*TASK INSTRUCTIONS*. Show every line in the records below that contains the word "diode".

*INFORMATION SUPPLIED*.
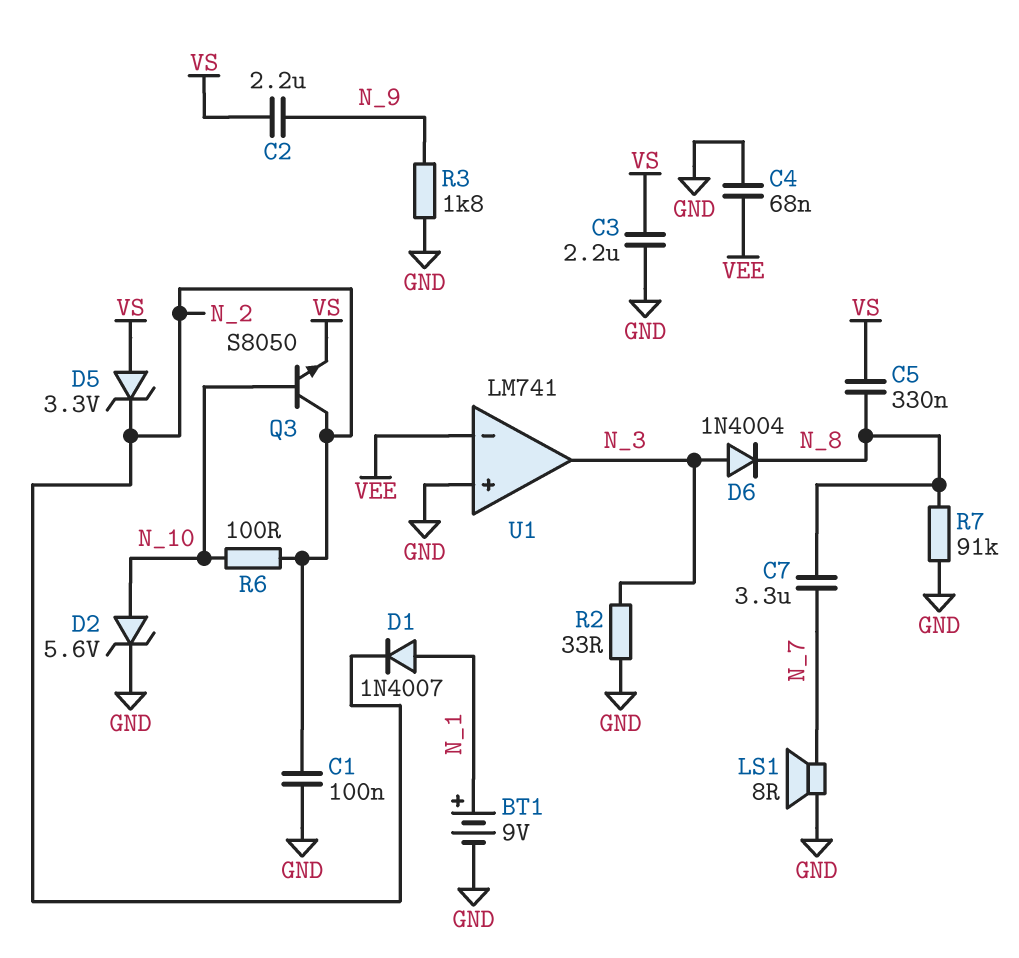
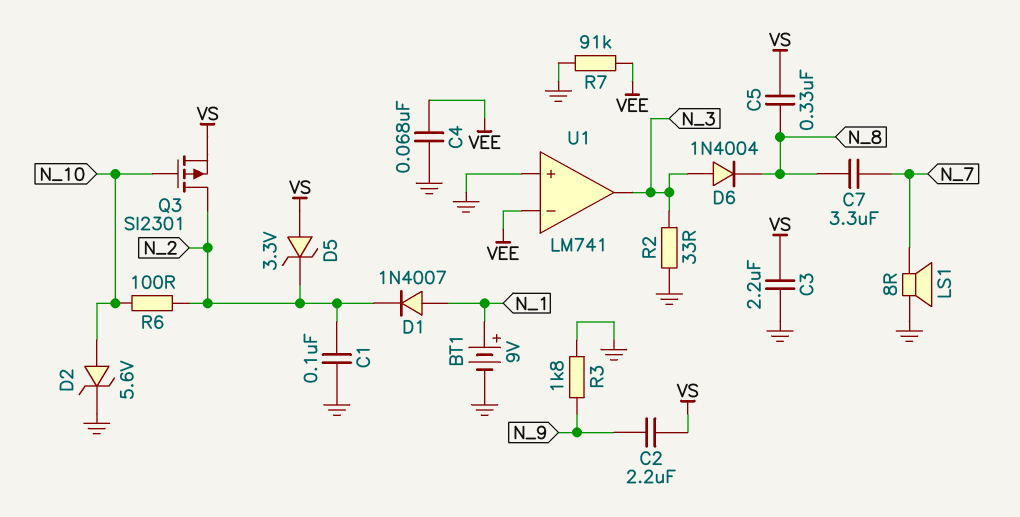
Q3: NPN S8050 (B N_10, C N_2, E VS) -> PMOS SI2301 (G N_10, D N_2, S VS)
R7: 91k (GND, N_8) -> 91k (GND, VEE)

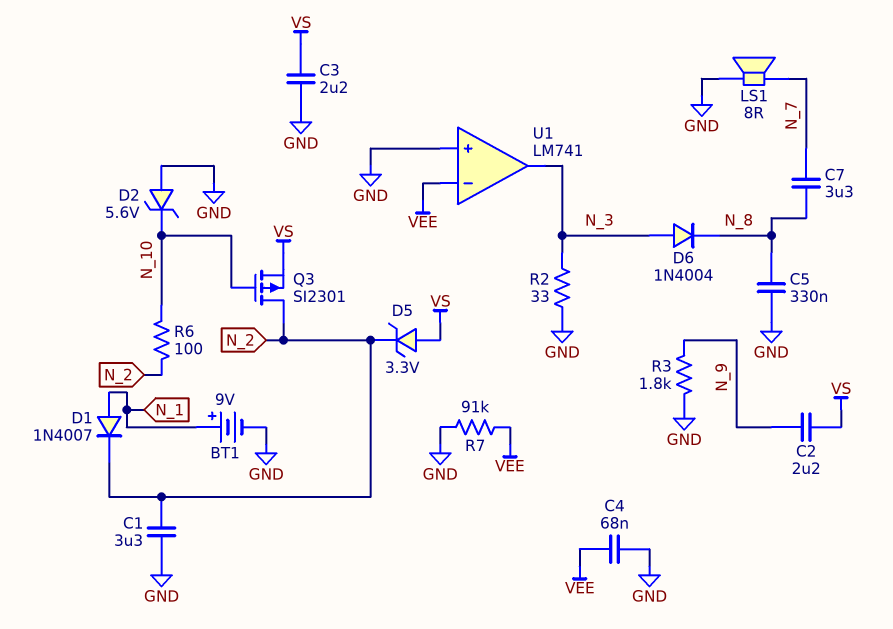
C1: 100nF (GND, N_2) -> 3.3uF (GND, N_2)
C5: 330nF (N_8, VS) -> 330nF (GND, N_8)
D2: zener 5.6V (A N_10, K GND) -> zener 5.6V (A GND, K N_10)

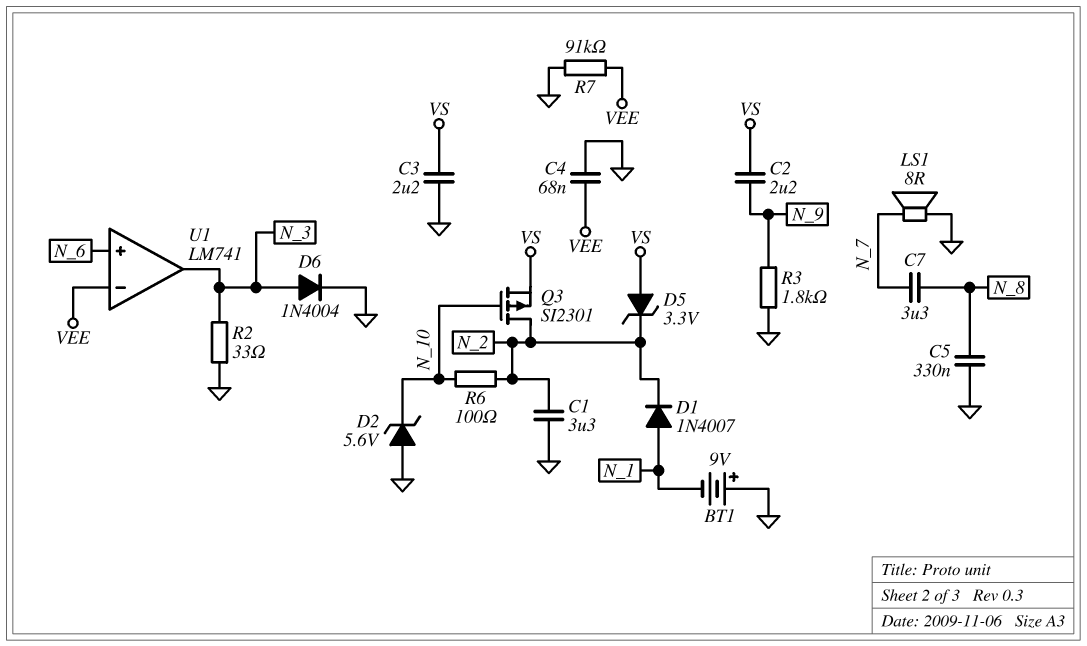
BT1: 9V (plus N_1, minus GND) -> 9V (plus GND, minus N_1)
D6: diode 1N4004 (A N_3, K N_8) -> diode 1N4004 (A N_3, K GND)
U1 pin in+: GND -> N_6

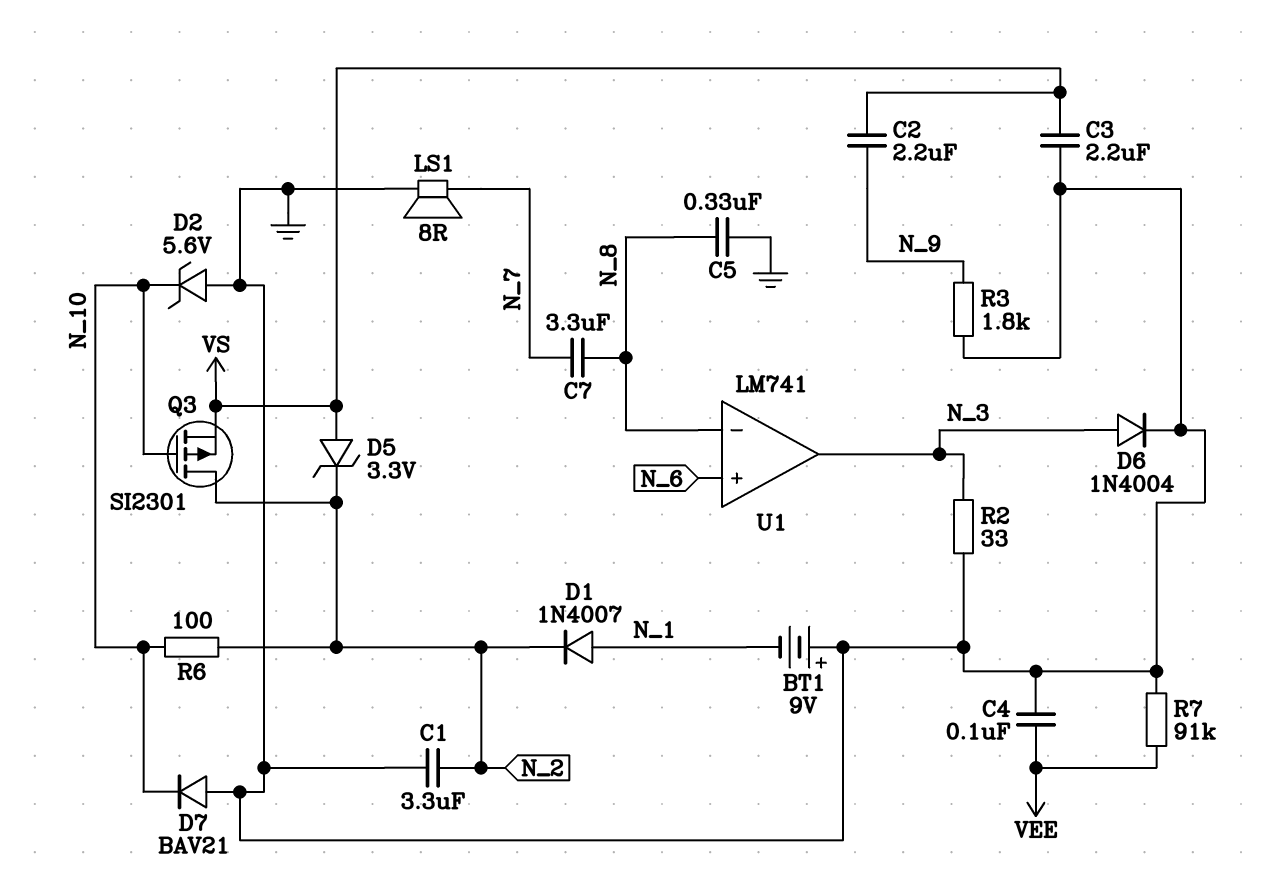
C4: 68nF (GND, VEE) -> 100nF (GND, VEE)
D7: none -> diode BAV21 (A GND, K N_10)
U1 pin in-: VEE -> N_8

*RESULT OF THIS TASK*.
D6: diode 1N4004 (A N_3, K N_8) -> diode 1N4004 (A N_3, K GND)
D7: none -> diode BAV21 (A GND, K N_10)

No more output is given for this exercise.